Activity: Could you repeat all of the entries exactly, leaving out any pictures?

Provided data:
----------

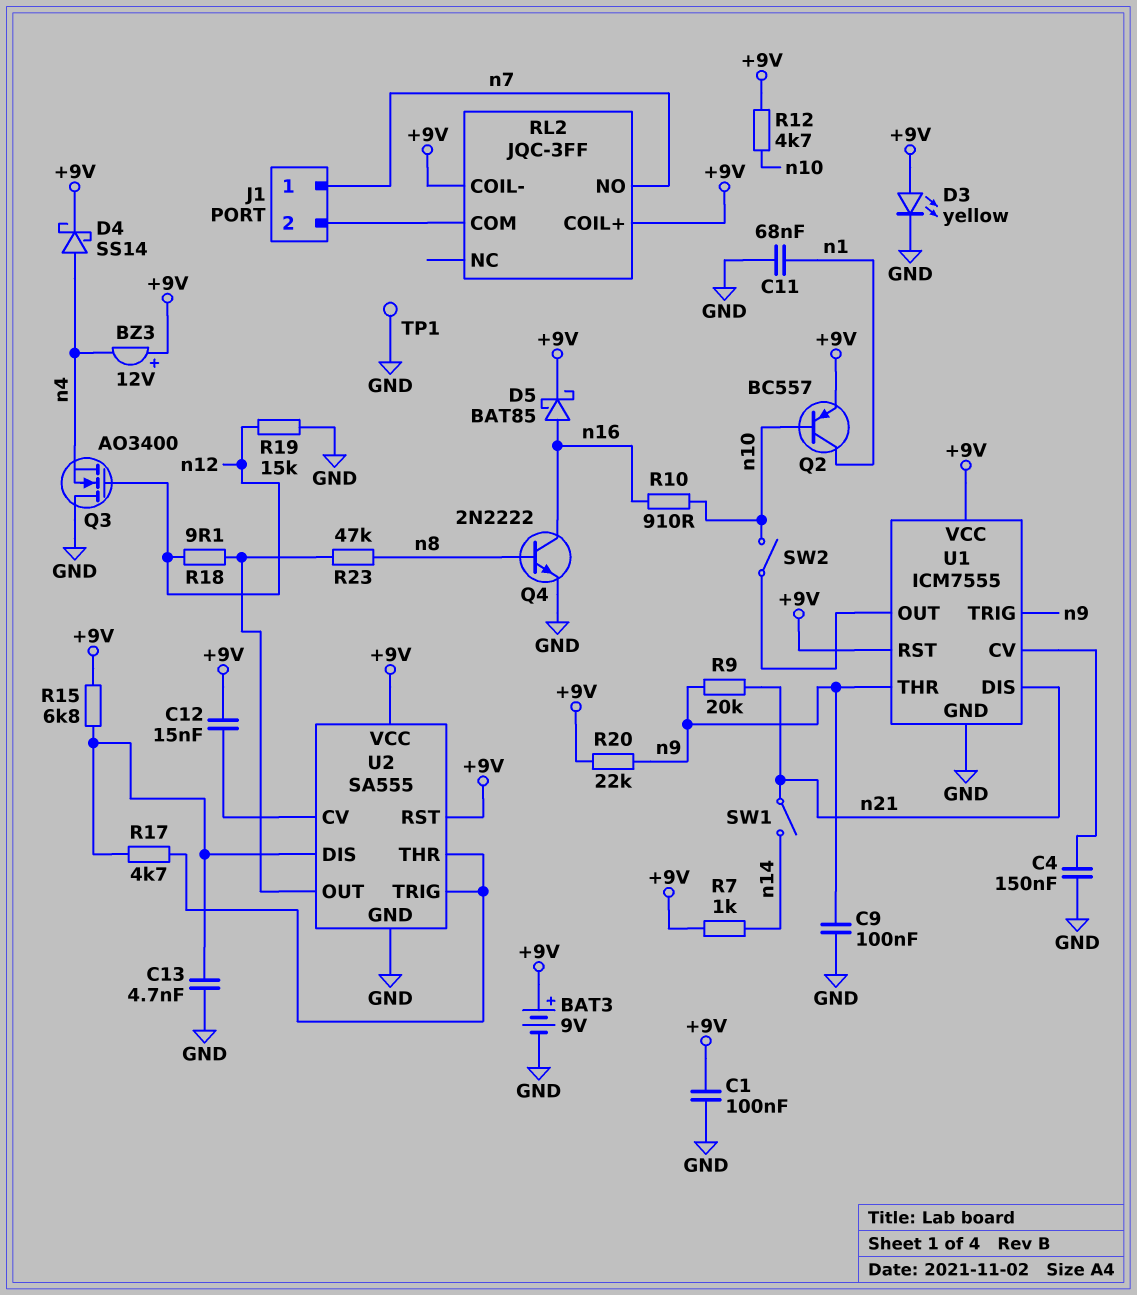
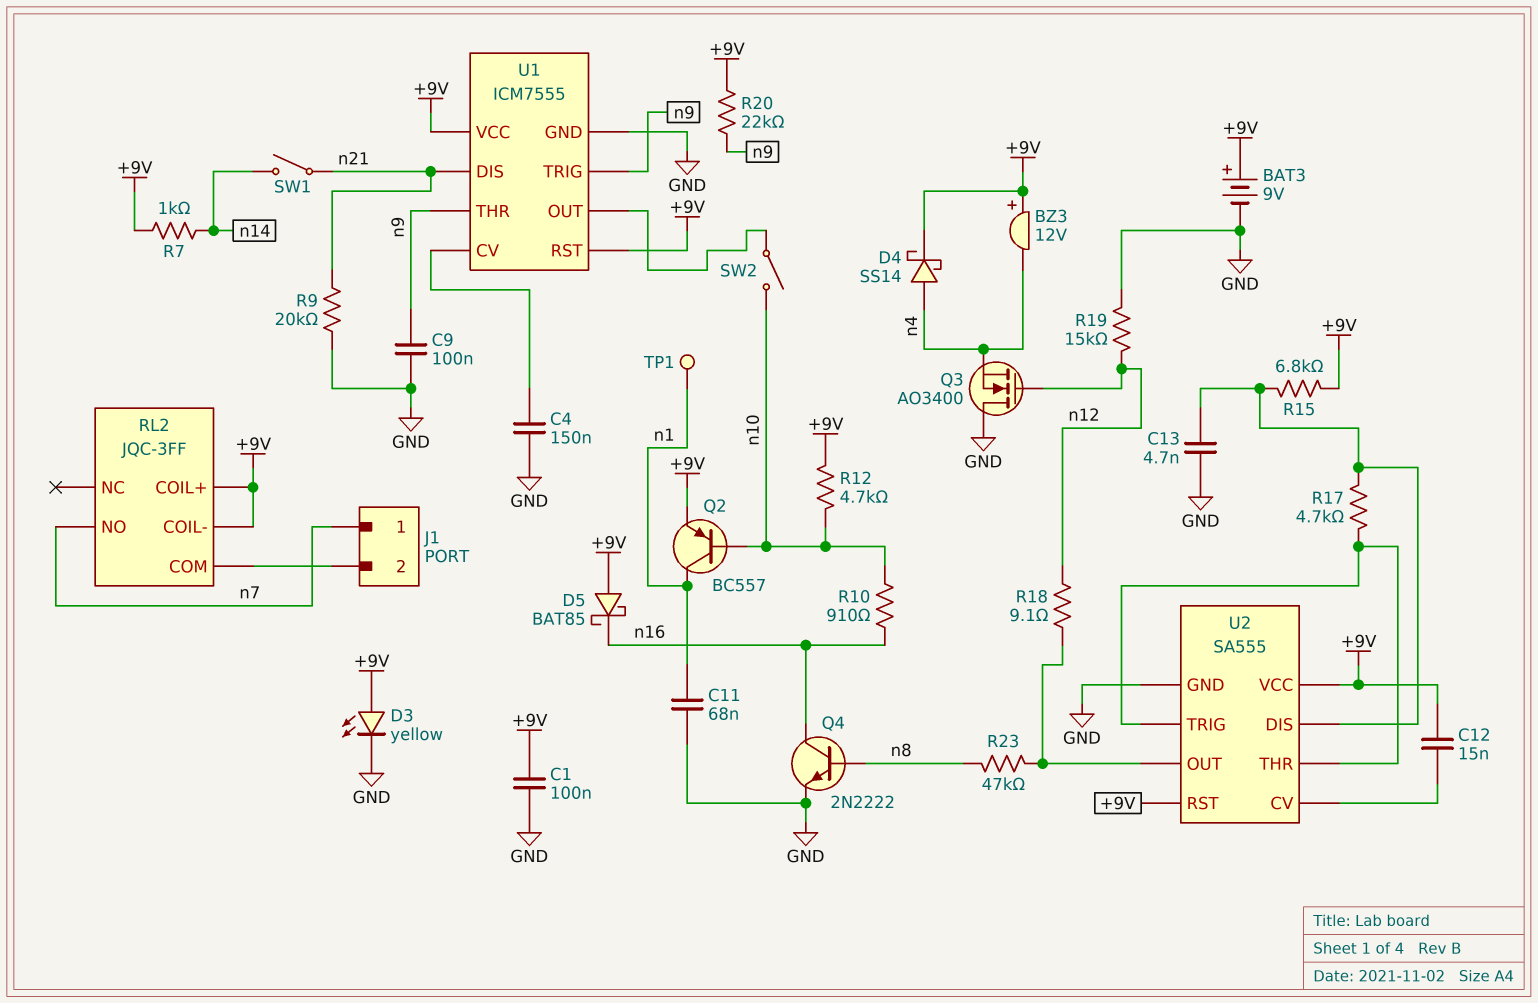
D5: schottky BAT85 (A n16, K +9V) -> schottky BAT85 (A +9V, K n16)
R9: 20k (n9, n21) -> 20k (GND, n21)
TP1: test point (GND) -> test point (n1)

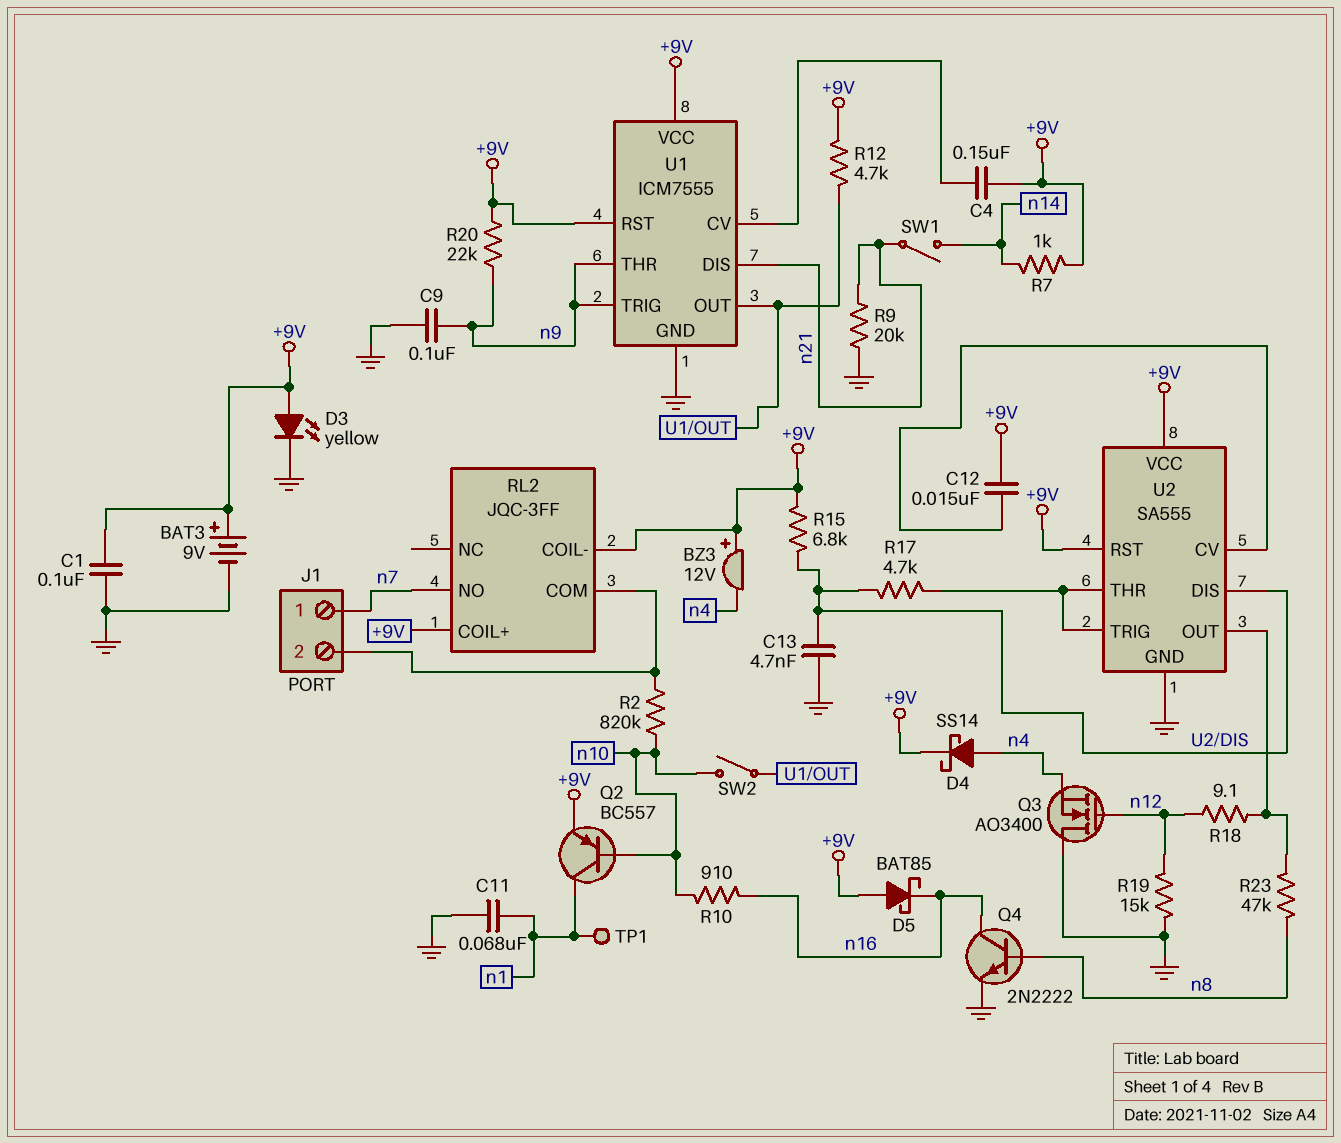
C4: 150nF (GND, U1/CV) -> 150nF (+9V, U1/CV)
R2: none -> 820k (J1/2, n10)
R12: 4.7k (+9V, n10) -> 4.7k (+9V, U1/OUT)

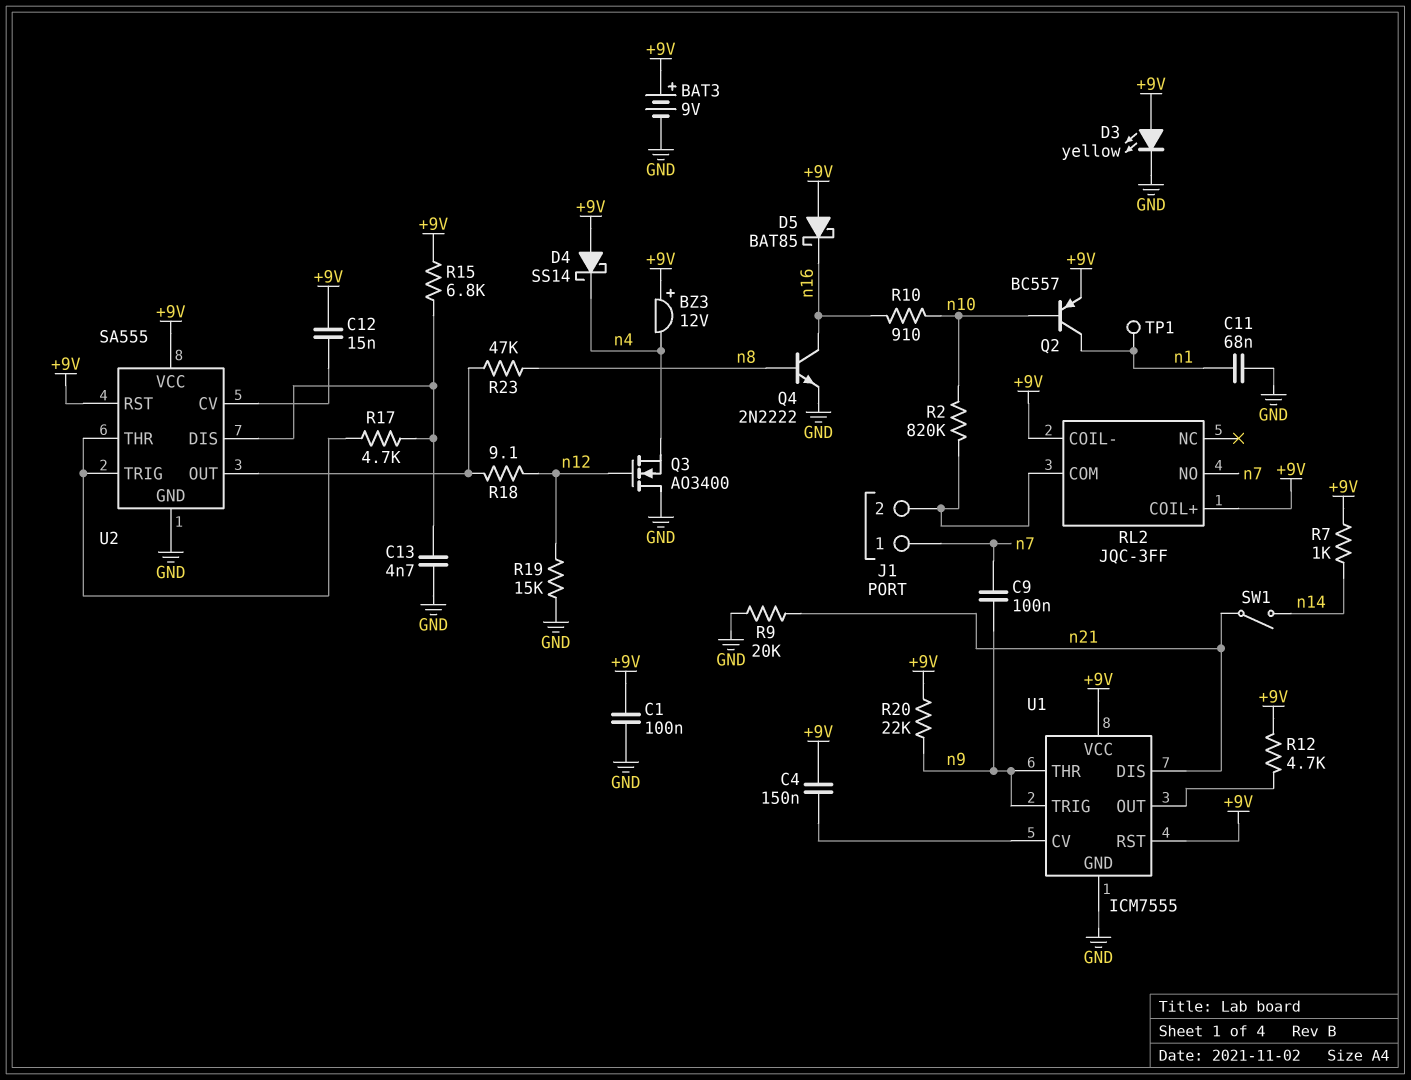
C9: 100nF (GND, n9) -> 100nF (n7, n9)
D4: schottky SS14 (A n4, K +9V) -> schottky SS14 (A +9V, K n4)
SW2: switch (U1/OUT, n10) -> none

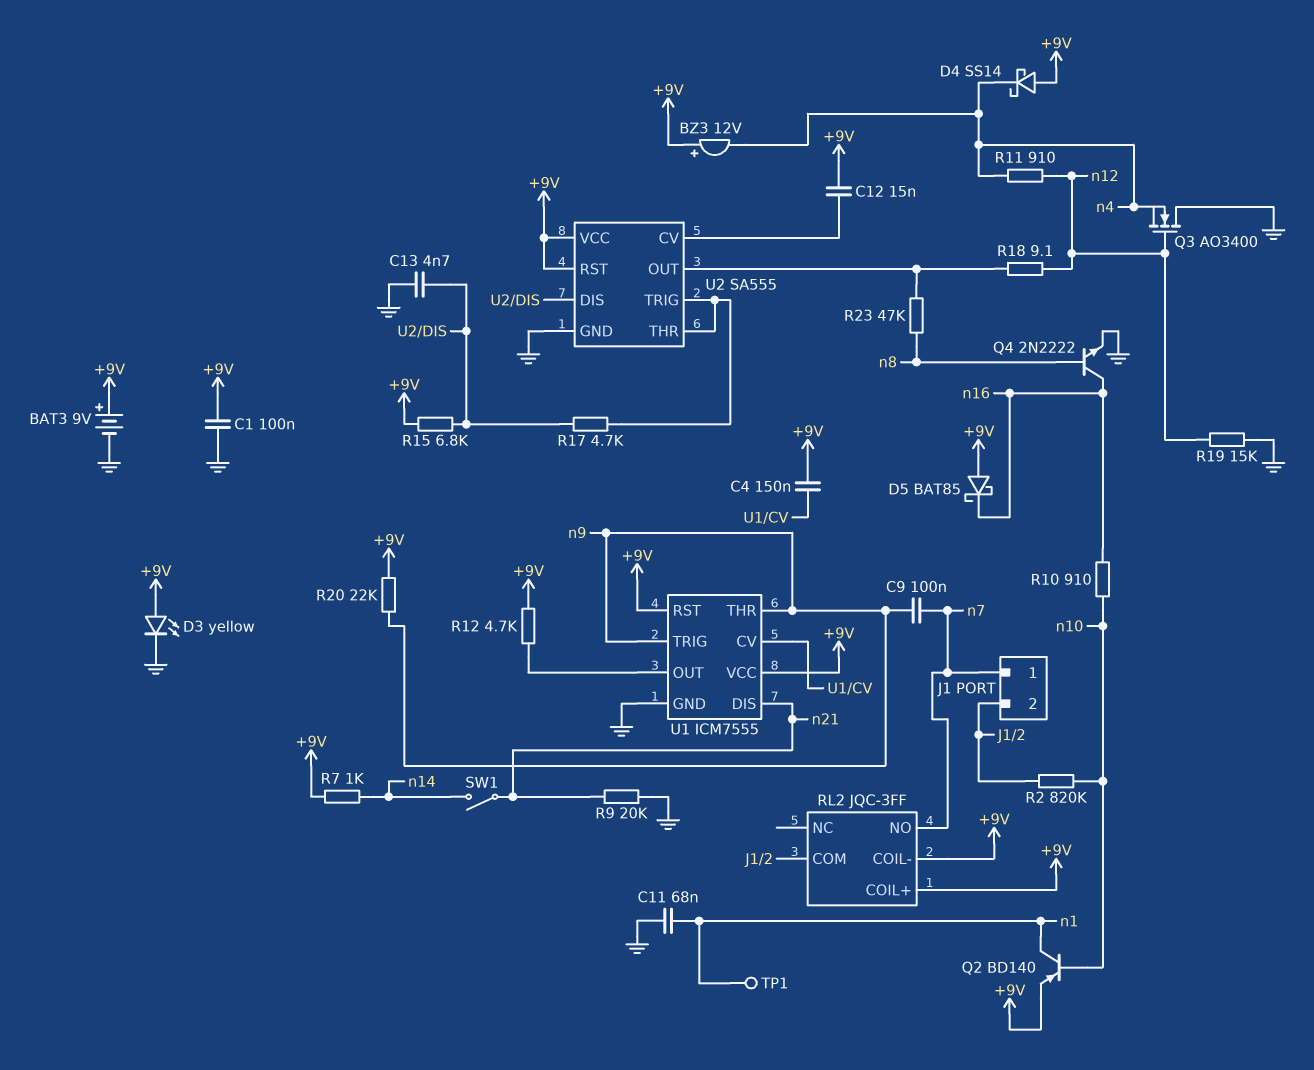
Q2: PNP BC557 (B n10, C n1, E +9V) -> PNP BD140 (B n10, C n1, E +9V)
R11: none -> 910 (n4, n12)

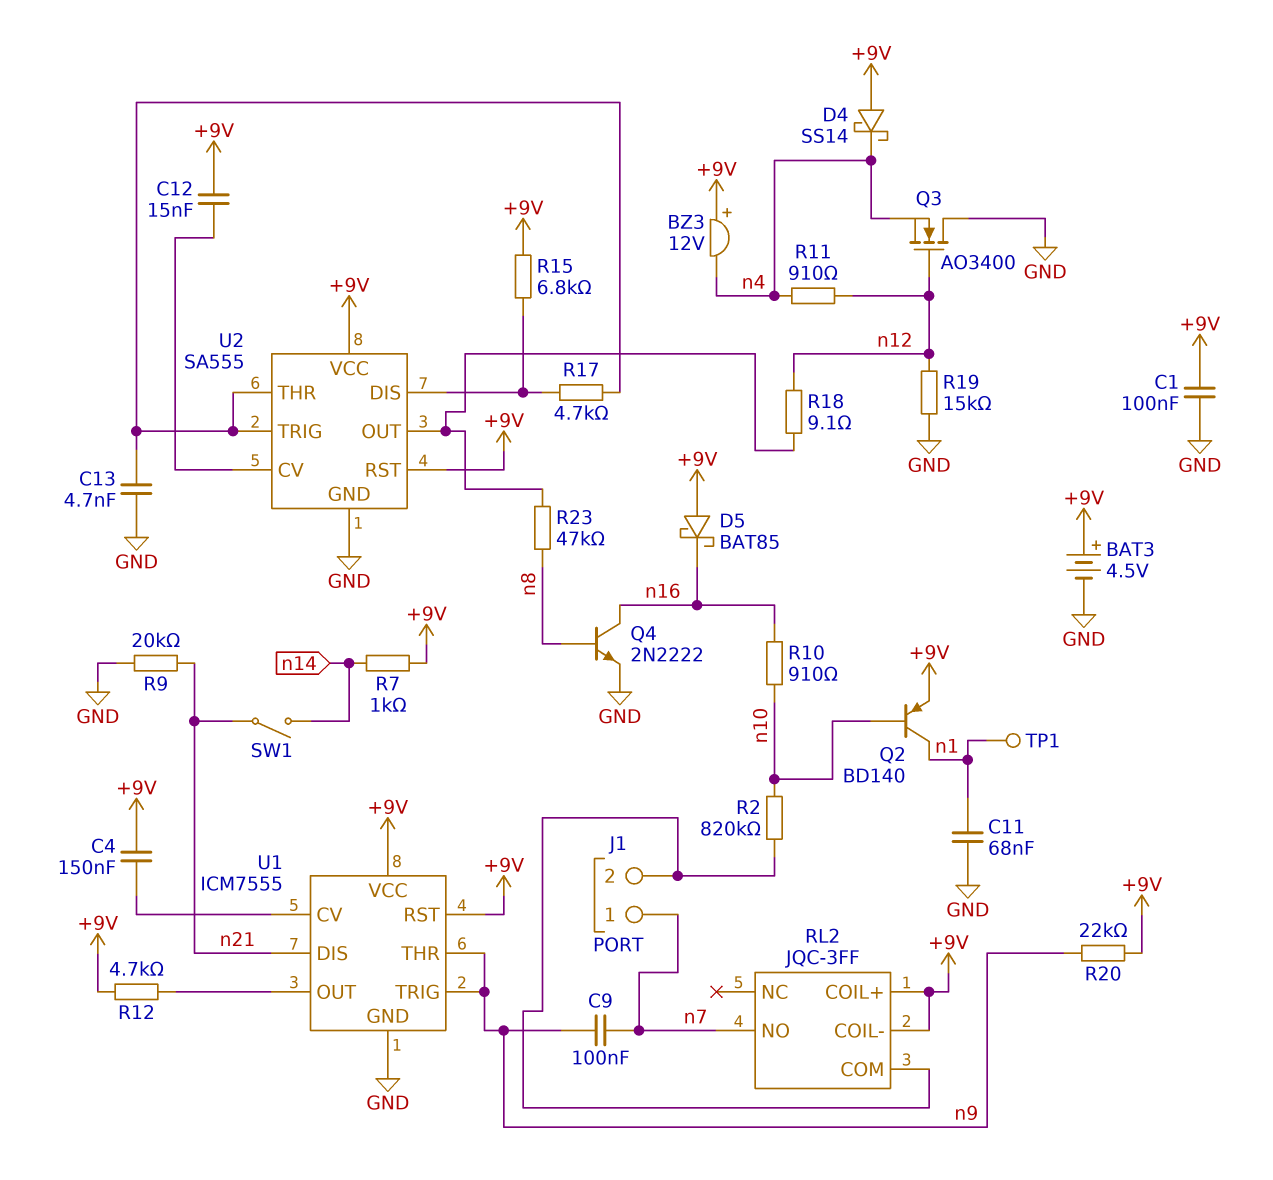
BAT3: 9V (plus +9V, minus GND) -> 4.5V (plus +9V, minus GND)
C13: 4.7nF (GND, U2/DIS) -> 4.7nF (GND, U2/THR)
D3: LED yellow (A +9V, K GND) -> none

----------

Task output:
D5: schottky BAT85 (A n16, K +9V) -> schottky BAT85 (A +9V, K n16)
R9: 20k (n9, n21) -> 20k (GND, n21)
TP1: test point (GND) -> test point (n1)

C4: 150nF (GND, U1/CV) -> 150nF (+9V, U1/CV)
R2: none -> 820k (J1/2, n10)
R12: 4.7k (+9V, n10) -> 4.7k (+9V, U1/OUT)

C9: 100nF (GND, n9) -> 100nF (n7, n9)
D4: schottky SS14 (A n4, K +9V) -> schottky SS14 (A +9V, K n4)
SW2: switch (U1/OUT, n10) -> none

Q2: PNP BC557 (B n10, C n1, E +9V) -> PNP BD140 (B n10, C n1, E +9V)
R11: none -> 910 (n4, n12)

BAT3: 9V (plus +9V, minus GND) -> 4.5V (plus +9V, minus GND)
C13: 4.7nF (GND, U2/DIS) -> 4.7nF (GND, U2/THR)
D3: LED yellow (A +9V, K GND) -> none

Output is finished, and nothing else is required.